──────── Available data ────────

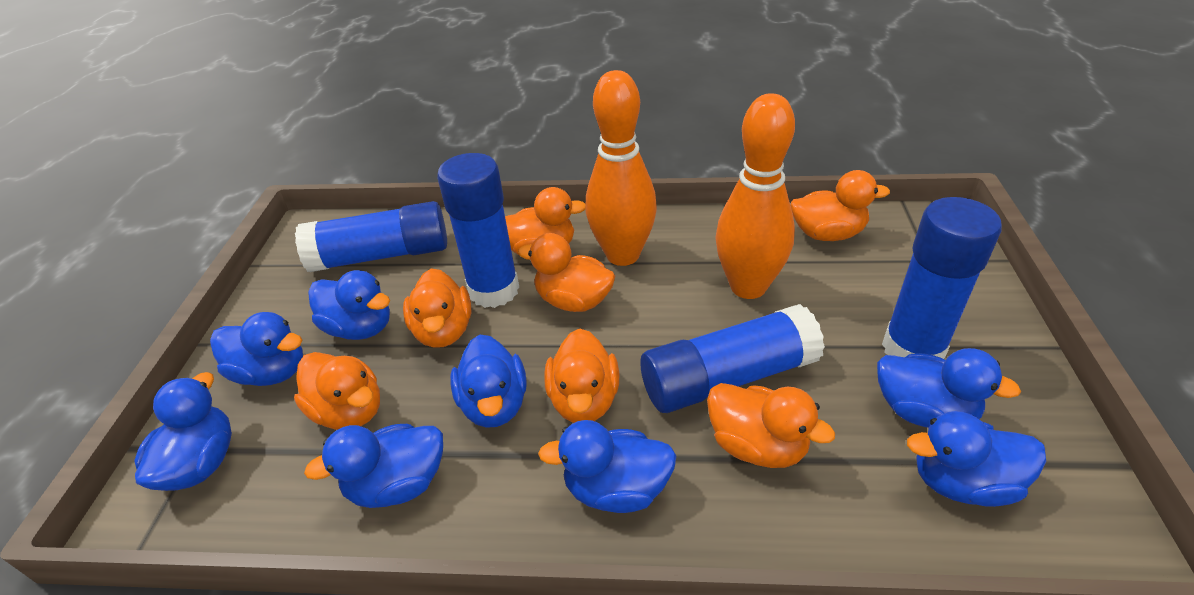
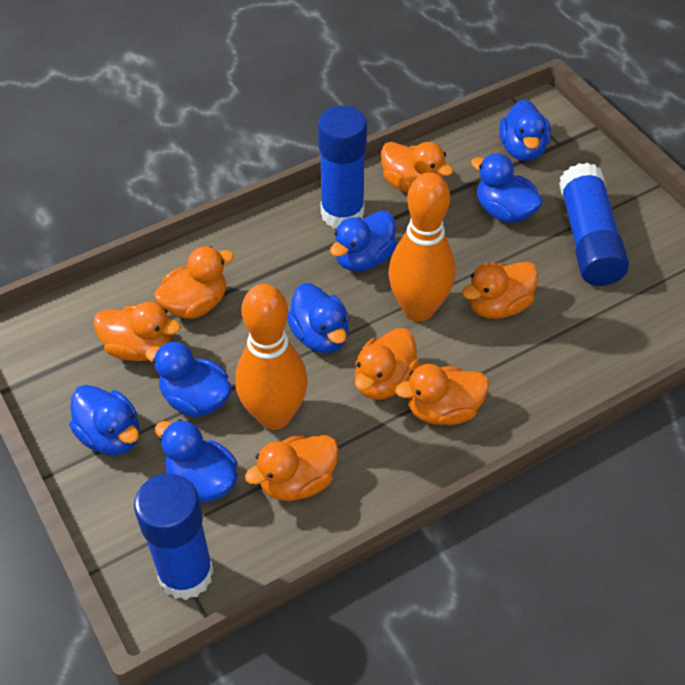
blue duck: 8 -> 7
blue glue stick: 4 -> 3

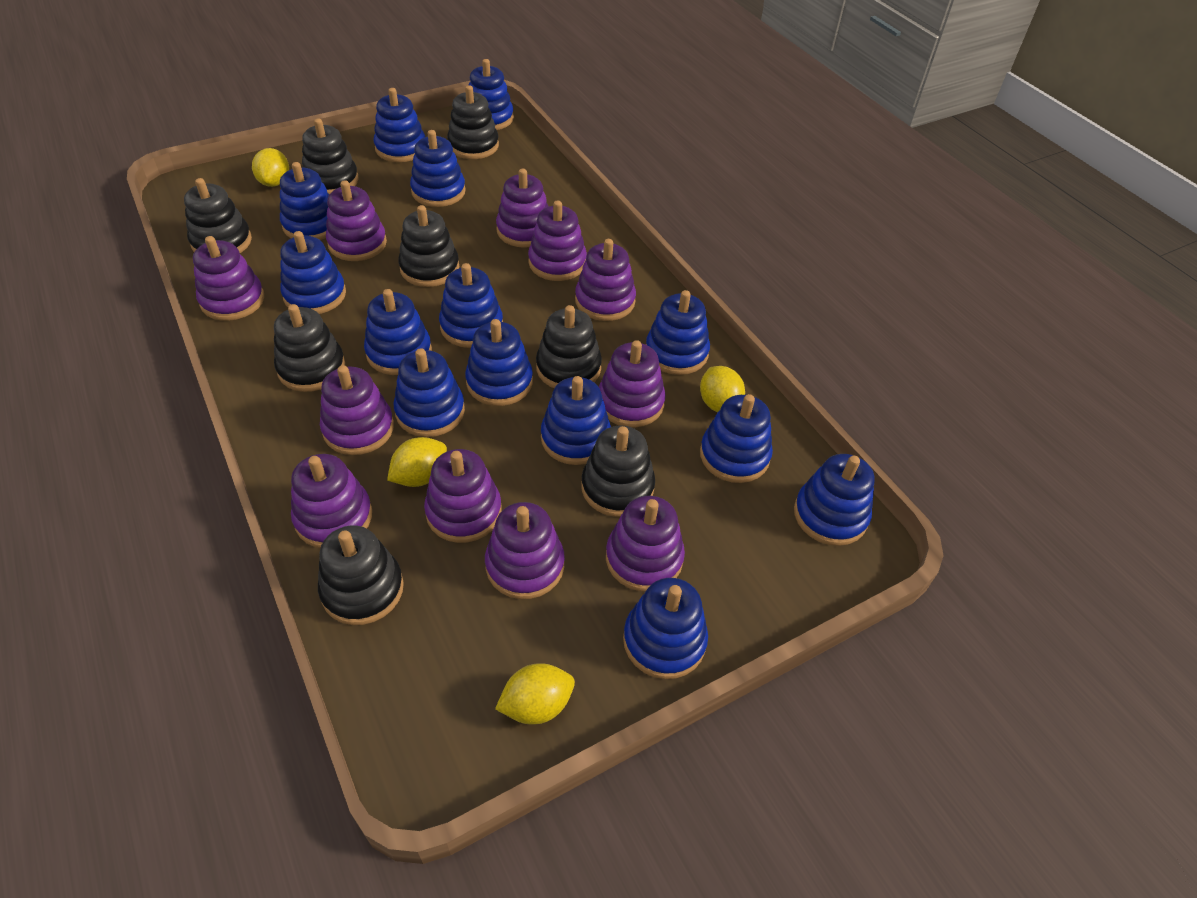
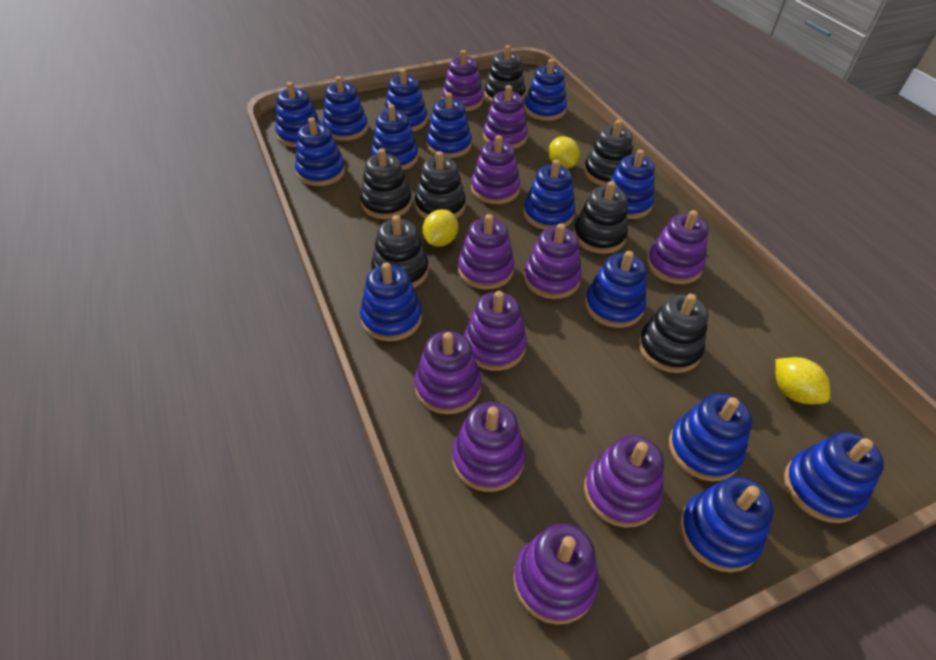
black stacking toy: 8 -> 7
yellow lemon: 4 -> 3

────────

- To do: Only the lines from the line with "blue glue stick: 4 -> 3" through the closing line of the data, both included, should be set down, exactly as written and without pictures.

- Written answer:
blue glue stick: 4 -> 3

black stacking toy: 8 -> 7
yellow lemon: 4 -> 3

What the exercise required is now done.